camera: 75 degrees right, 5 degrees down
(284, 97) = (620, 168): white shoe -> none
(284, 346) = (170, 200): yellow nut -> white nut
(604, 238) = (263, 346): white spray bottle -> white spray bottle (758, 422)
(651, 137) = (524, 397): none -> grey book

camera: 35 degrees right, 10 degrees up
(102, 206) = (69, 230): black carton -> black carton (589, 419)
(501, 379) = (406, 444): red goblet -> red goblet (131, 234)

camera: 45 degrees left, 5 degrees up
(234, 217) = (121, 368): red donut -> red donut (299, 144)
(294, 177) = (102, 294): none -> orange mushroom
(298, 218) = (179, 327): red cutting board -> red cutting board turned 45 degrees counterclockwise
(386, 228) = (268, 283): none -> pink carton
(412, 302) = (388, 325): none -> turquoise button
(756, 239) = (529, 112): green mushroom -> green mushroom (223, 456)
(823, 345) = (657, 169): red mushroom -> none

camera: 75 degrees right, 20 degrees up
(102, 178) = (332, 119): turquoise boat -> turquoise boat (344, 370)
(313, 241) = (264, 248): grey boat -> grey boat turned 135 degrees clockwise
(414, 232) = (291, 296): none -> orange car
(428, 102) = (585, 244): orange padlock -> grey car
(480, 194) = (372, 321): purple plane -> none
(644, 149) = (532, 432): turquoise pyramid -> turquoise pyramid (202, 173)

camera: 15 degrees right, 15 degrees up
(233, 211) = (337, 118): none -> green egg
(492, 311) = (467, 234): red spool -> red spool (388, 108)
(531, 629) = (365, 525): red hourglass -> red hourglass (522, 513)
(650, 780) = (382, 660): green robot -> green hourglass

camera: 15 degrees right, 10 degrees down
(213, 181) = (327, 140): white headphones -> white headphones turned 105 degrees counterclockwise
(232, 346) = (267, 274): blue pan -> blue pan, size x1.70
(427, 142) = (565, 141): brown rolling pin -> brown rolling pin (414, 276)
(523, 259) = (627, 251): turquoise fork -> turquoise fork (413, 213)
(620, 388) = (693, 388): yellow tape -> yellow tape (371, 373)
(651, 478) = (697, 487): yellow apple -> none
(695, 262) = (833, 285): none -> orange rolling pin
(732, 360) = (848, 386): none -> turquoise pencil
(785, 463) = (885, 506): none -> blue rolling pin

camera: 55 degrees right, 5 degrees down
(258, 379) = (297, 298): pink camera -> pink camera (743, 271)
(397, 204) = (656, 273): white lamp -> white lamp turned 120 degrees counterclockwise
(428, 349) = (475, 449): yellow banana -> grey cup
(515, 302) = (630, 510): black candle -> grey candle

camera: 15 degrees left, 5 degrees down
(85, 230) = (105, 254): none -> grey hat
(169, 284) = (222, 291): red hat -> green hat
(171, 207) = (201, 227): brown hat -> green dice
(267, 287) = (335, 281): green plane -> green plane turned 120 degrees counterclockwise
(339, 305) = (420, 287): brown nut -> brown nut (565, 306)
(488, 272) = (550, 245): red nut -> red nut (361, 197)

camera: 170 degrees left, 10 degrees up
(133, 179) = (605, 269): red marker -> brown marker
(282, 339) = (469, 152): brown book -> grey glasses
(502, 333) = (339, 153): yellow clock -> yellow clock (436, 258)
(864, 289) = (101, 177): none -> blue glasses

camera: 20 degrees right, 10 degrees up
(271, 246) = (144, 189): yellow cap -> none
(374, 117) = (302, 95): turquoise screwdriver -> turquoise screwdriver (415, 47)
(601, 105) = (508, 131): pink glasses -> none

━━━━━━━━━━━━━━━━

WHAT YOU NEED TO DO
Go through the records above and copy each one exactly.

TASK RESULT
camera: 75 degrees right, 5 degrees down
(284, 97) = (620, 168): white shoe -> none
(284, 346) = (170, 200): yellow nut -> white nut
(604, 238) = (263, 346): white spray bottle -> white spray bottle (758, 422)
(651, 137) = (524, 397): none -> grey book

camera: 35 degrees right, 10 degrees up
(102, 206) = (69, 230): black carton -> black carton (589, 419)
(501, 379) = (406, 444): red goblet -> red goblet (131, 234)

camera: 45 degrees left, 5 degrees up
(234, 217) = (121, 368): red donut -> red donut (299, 144)
(294, 177) = (102, 294): none -> orange mushroom
(298, 218) = (179, 327): red cutting board -> red cutting board turned 45 degrees counterclockwise
(386, 228) = (268, 283): none -> pink carton
(412, 302) = (388, 325): none -> turquoise button
(756, 239) = (529, 112): green mushroom -> green mushroom (223, 456)
(823, 345) = (657, 169): red mushroom -> none

camera: 75 degrees right, 20 degrees up
(102, 178) = (332, 119): turquoise boat -> turquoise boat (344, 370)
(313, 241) = (264, 248): grey boat -> grey boat turned 135 degrees clockwise
(414, 232) = (291, 296): none -> orange car
(428, 102) = (585, 244): orange padlock -> grey car
(480, 194) = (372, 321): purple plane -> none
(644, 149) = (532, 432): turquoise pyramid -> turquoise pyramid (202, 173)

camera: 15 degrees right, 15 degrees up
(233, 211) = (337, 118): none -> green egg
(492, 311) = (467, 234): red spool -> red spool (388, 108)
(531, 629) = (365, 525): red hourglass -> red hourglass (522, 513)
(650, 780) = (382, 660): green robot -> green hourglass

camera: 15 degrees right, 10 degrees down
(213, 181) = (327, 140): white headphones -> white headphones turned 105 degrees counterclockwise
(232, 346) = (267, 274): blue pan -> blue pan, size x1.70
(427, 142) = (565, 141): brown rolling pin -> brown rolling pin (414, 276)
(523, 259) = (627, 251): turquoise fork -> turquoise fork (413, 213)
(620, 388) = (693, 388): yellow tape -> yellow tape (371, 373)
(651, 478) = (697, 487): yellow apple -> none
(695, 262) = (833, 285): none -> orange rolling pin
(732, 360) = (848, 386): none -> turquoise pencil
(785, 463) = (885, 506): none -> blue rolling pin

camera: 55 degrees right, 5 degrees down
(258, 379) = (297, 298): pink camera -> pink camera (743, 271)
(397, 204) = (656, 273): white lamp -> white lamp turned 120 degrees counterclockwise
(428, 349) = (475, 449): yellow banana -> grey cup
(515, 302) = (630, 510): black candle -> grey candle

camera: 15 degrees left, 5 degrees down
(85, 230) = (105, 254): none -> grey hat
(169, 284) = (222, 291): red hat -> green hat
(171, 207) = (201, 227): brown hat -> green dice
(267, 287) = (335, 281): green plane -> green plane turned 120 degrees counterclockwise
(339, 305) = (420, 287): brown nut -> brown nut (565, 306)
(488, 272) = (550, 245): red nut -> red nut (361, 197)

camera: 170 degrees left, 10 degrees up
(133, 179) = (605, 269): red marker -> brown marker
(282, 339) = (469, 152): brown book -> grey glasses
(502, 333) = (339, 153): yellow clock -> yellow clock (436, 258)
(864, 289) = (101, 177): none -> blue glasses

camera: 20 degrees right, 10 degrees up
(271, 246) = (144, 189): yellow cap -> none
(374, 117) = (302, 95): turquoise screwdriver -> turquoise screwdriver (415, 47)
(601, 105) = (508, 131): pink glasses -> none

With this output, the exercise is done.